= EXTRACTED MATERIAL =
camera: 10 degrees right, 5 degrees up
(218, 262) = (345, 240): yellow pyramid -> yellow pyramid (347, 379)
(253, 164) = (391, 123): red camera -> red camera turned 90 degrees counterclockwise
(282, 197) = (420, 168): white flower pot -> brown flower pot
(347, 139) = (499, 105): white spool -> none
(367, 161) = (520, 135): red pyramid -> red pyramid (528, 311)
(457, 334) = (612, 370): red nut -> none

= REQUIRED ACTION =
Copy out each line of the listing that holds the string "none".

= ANSWER SPACE =
(347, 139) = (499, 105): white spool -> none
(457, 334) = (612, 370): red nut -> none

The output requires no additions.